REQUIRED ACTION: What you need to produce from the material below is an exact transcription of the lines from the one with "IC2 pin GP4: none -> +9V" through the one with "R3: 82k (+9V, DGND) -> 82k (DGND, INT)", both included, and no other line.

RECORDS FOR PROCESSING:

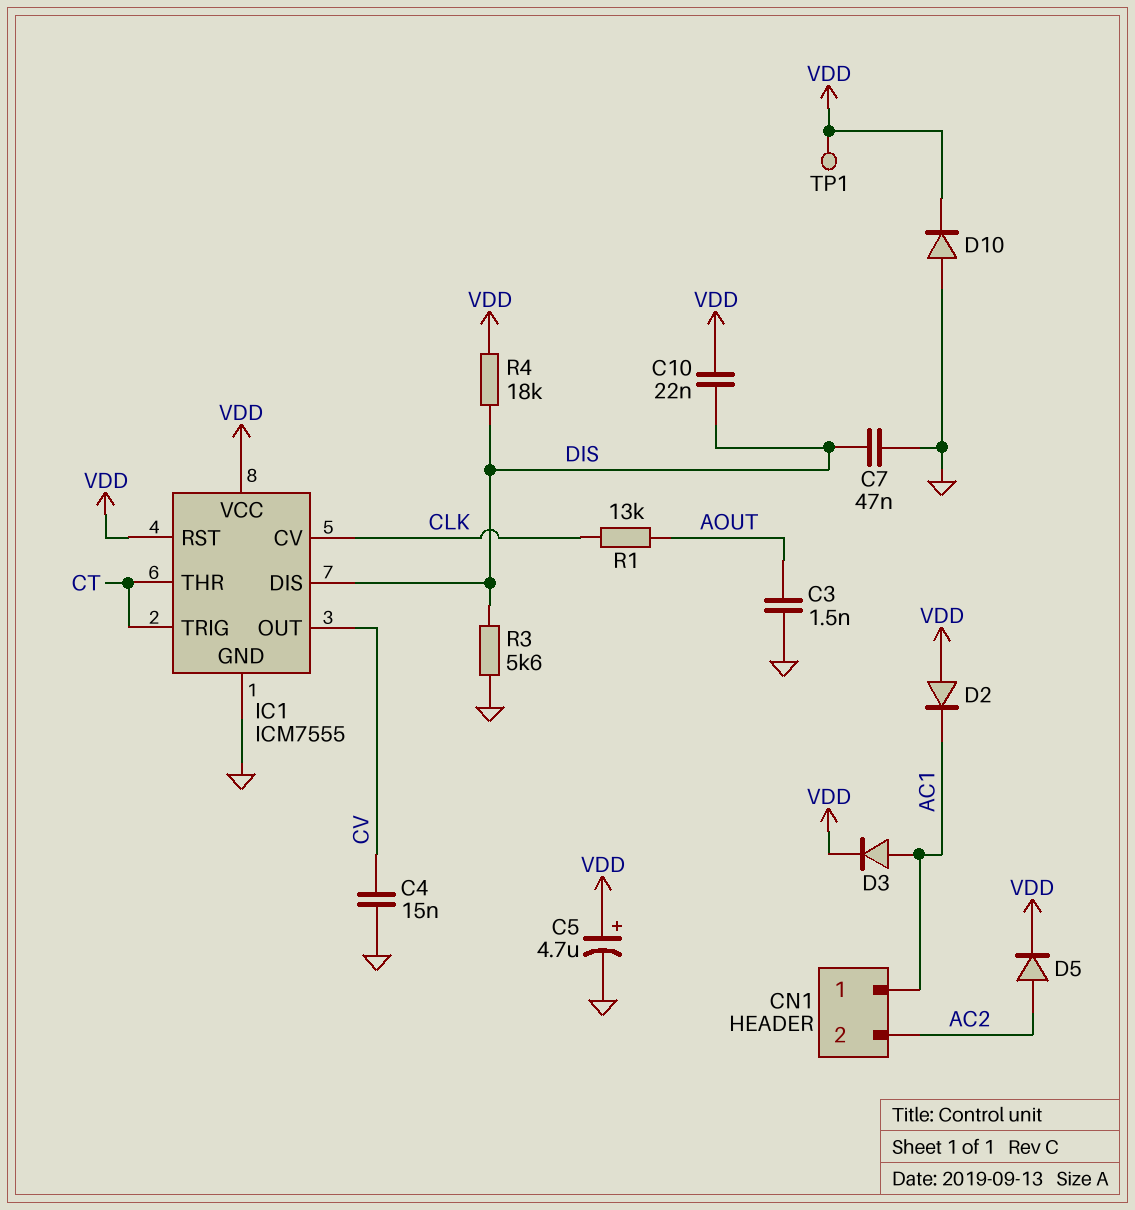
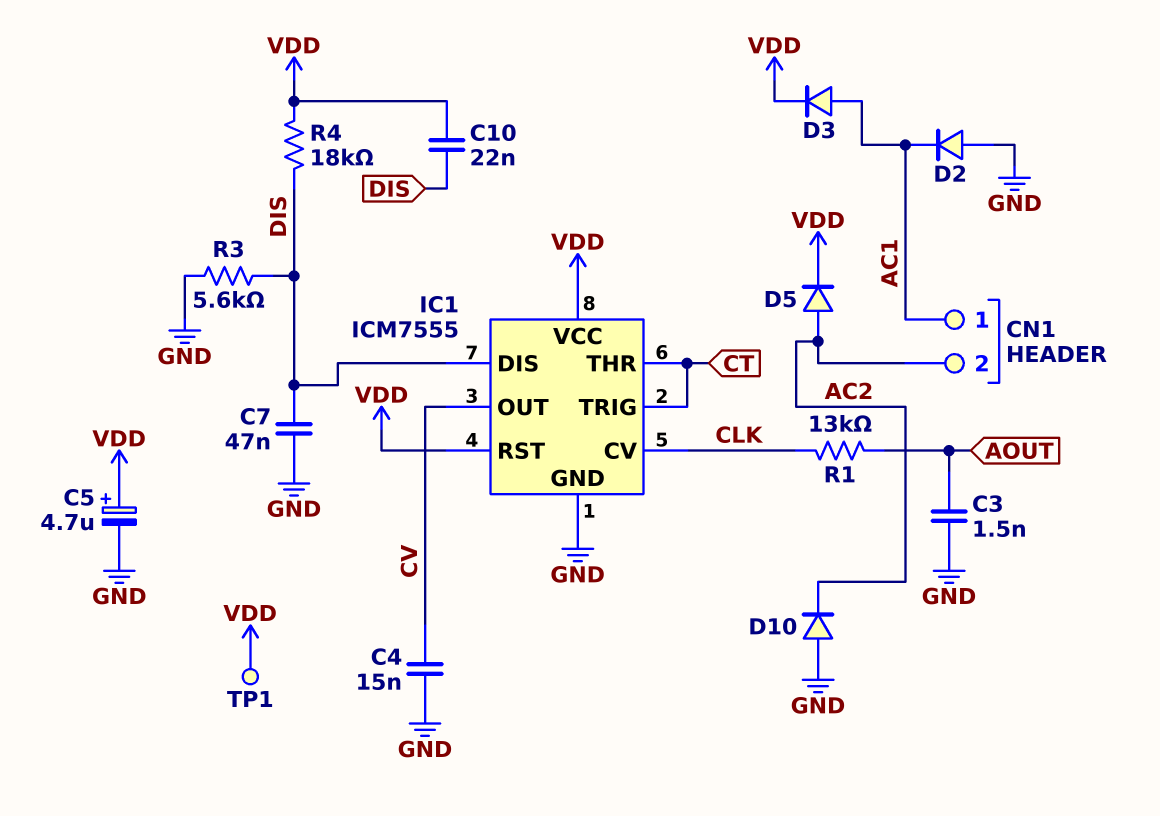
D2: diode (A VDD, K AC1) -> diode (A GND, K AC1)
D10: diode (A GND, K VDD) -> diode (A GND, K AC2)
---
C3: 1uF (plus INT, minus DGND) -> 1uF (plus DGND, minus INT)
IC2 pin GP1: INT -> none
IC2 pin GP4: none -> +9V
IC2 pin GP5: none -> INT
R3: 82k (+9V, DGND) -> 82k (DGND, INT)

REPLY:
IC2 pin GP4: none -> +9V
IC2 pin GP5: none -> INT
R3: 82k (+9V, DGND) -> 82k (DGND, INT)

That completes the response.